* Problem requirements
The answer should contain only the lines from the beginning of the entries through the line that holds "F1: 100mA (+9V, JP1/1) -> 3A (+9V, JP1/1)", given again exactly, with no pictures.

Top of Records shown

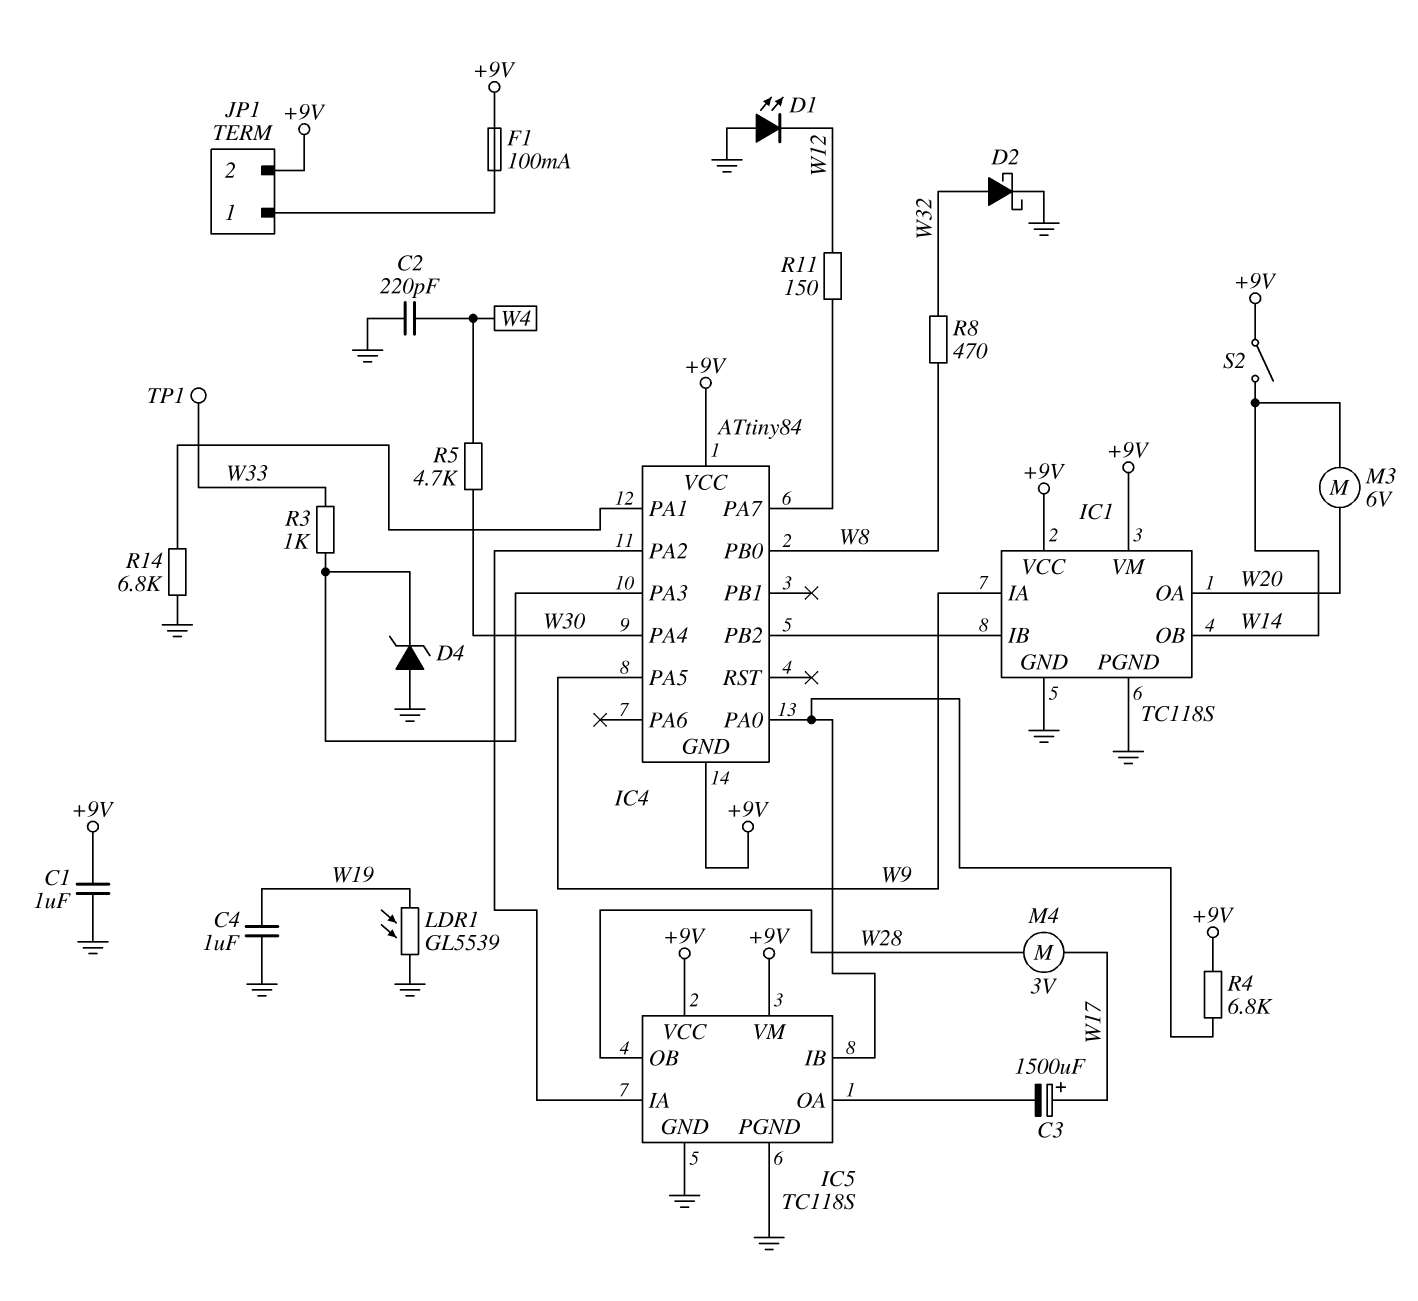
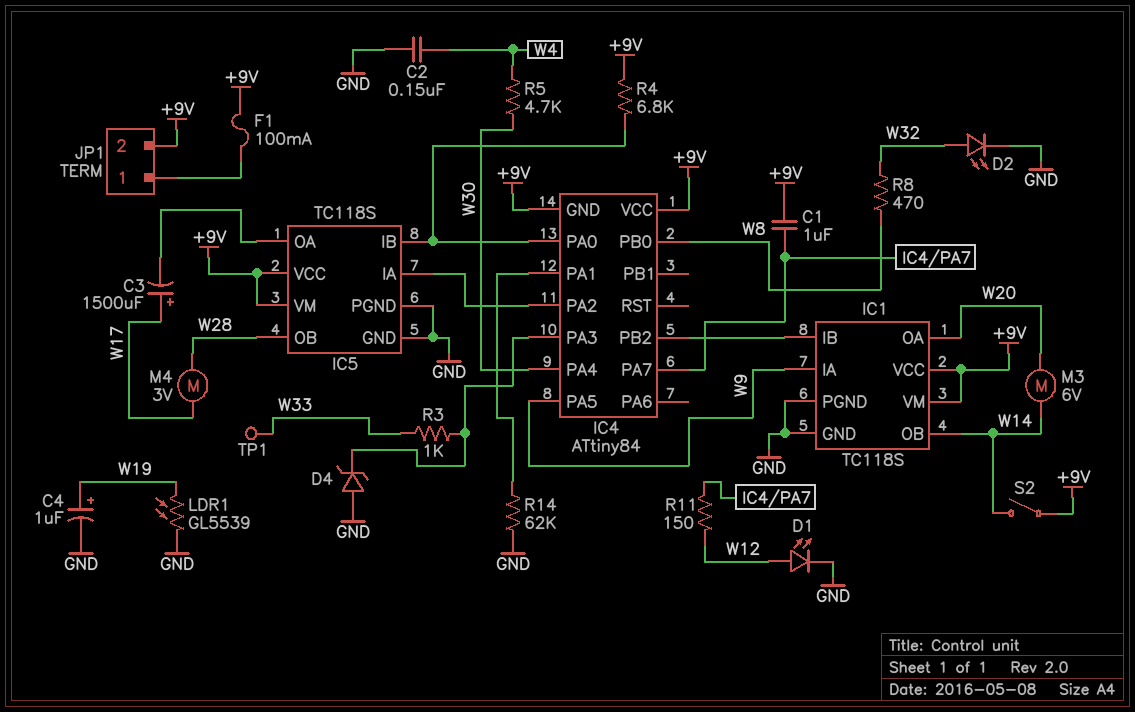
C1: 1uF (+9V, GND) -> 1uF (+9V, IC4/PA7)
C2: 220pF (GND, W4) -> 150nF (GND, W4)
C4: 1uF (GND, W19) -> 1uF (plus W19, minus GND)
D1: LED (A GND, K W12) -> LED (A W12, K GND)
D2: schottky (A W32, K GND) -> LED (A W32, K GND)
R14: 6.8k (GND, IC4/PA1) -> 62k (GND, IC4/PA1)

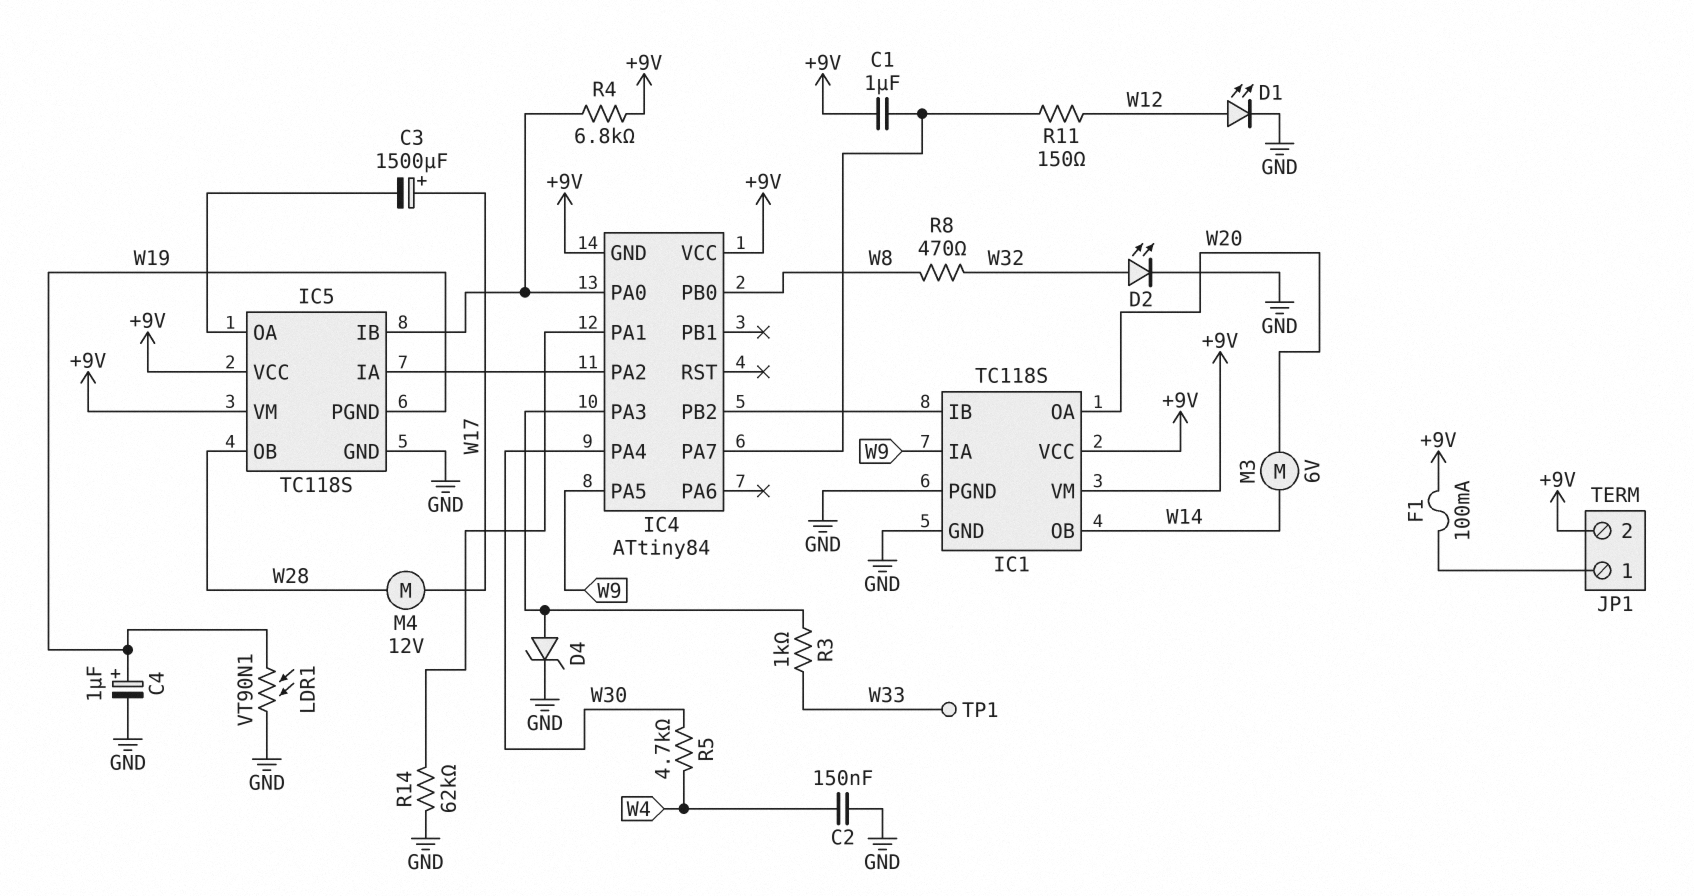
D4: zener (A GND, K IC4/PA3) -> zener (A IC4/PA3, K GND)
IC5 pin PGND: GND -> W19
LDR1: GL5539 (GND, W19) -> VT90N1 (GND, W19)
M4: motor 3V (W17, W28) -> motor 12V (W17, W28)
S2: switch (+9V, W14) -> none

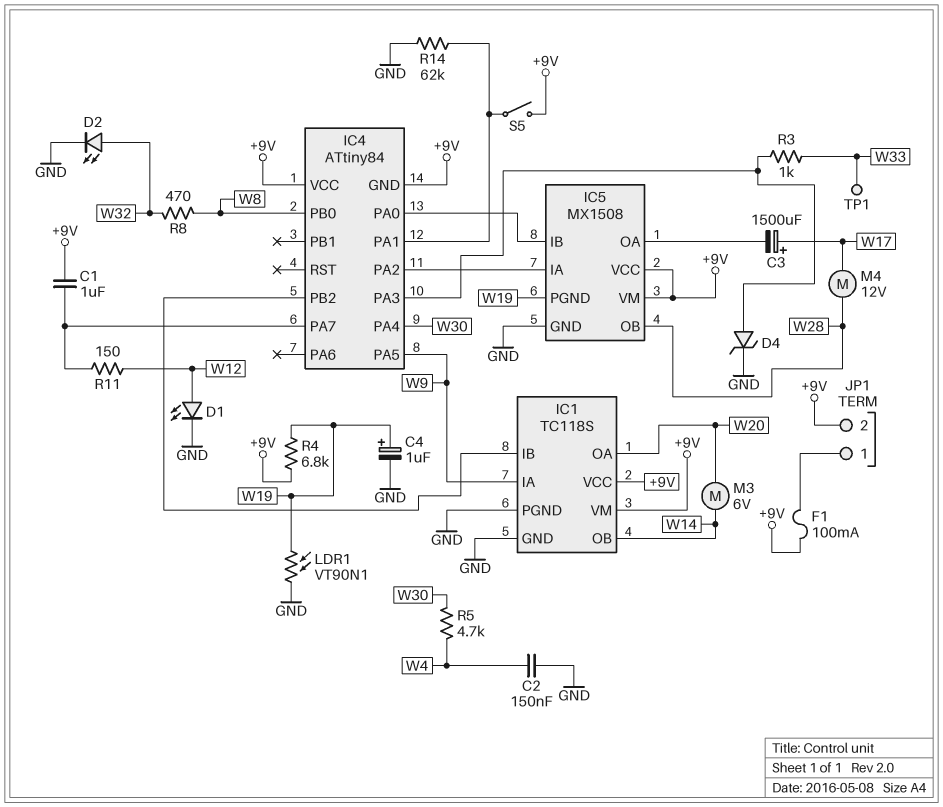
IC5: TC118S -> MX1508
R4: 6.8k (+9V, IC4/PA0) -> 6.8k (+9V, W19)
S5: none -> switch (+9V, IC4/PA1)

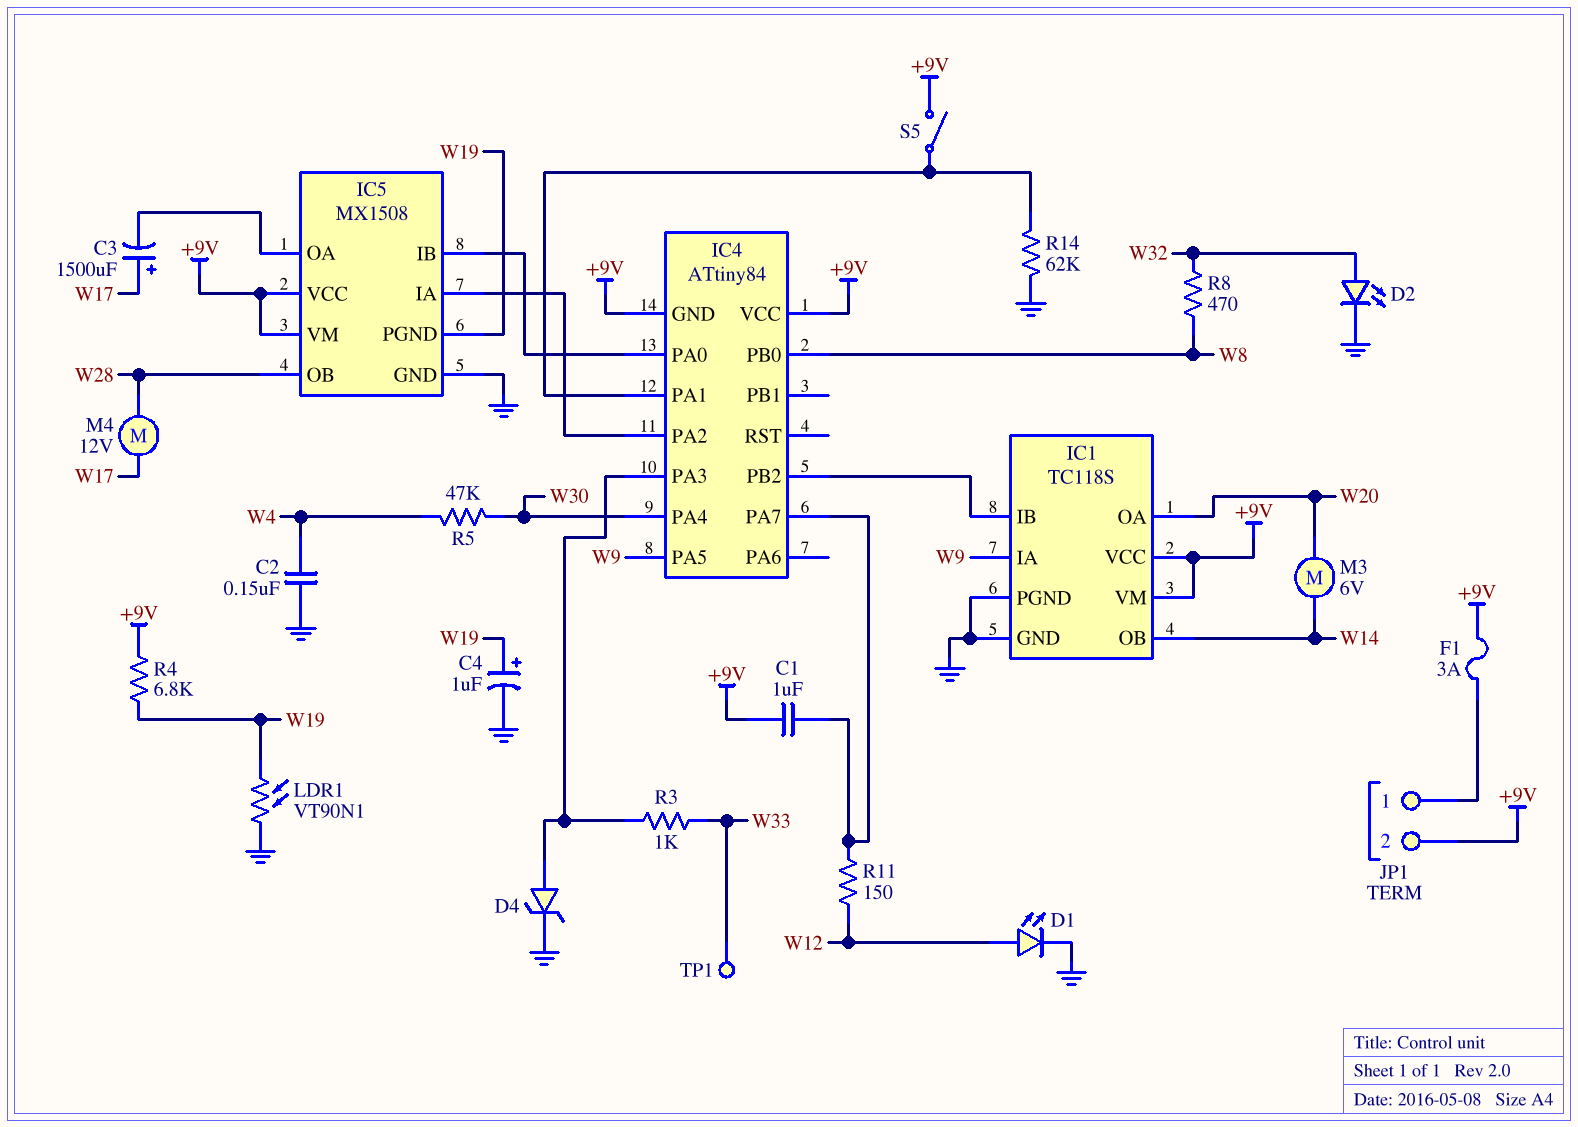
F1: 100mA (+9V, JP1/1) -> 3A (+9V, JP1/1)
R5: 4.7k (W4, W30) -> 47k (W4, W30)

Bottom of Records shown

* Answer to this problem
C1: 1uF (+9V, GND) -> 1uF (+9V, IC4/PA7)
C2: 220pF (GND, W4) -> 150nF (GND, W4)
C4: 1uF (GND, W19) -> 1uF (plus W19, minus GND)
D1: LED (A GND, K W12) -> LED (A W12, K GND)
D2: schottky (A W32, K GND) -> LED (A W32, K GND)
R14: 6.8k (GND, IC4/PA1) -> 62k (GND, IC4/PA1)

D4: zener (A GND, K IC4/PA3) -> zener (A IC4/PA3, K GND)
IC5 pin PGND: GND -> W19
LDR1: GL5539 (GND, W19) -> VT90N1 (GND, W19)
M4: motor 3V (W17, W28) -> motor 12V (W17, W28)
S2: switch (+9V, W14) -> none

IC5: TC118S -> MX1508
R4: 6.8k (+9V, IC4/PA0) -> 6.8k (+9V, W19)
S5: none -> switch (+9V, IC4/PA1)

F1: 100mA (+9V, JP1/1) -> 3A (+9V, JP1/1)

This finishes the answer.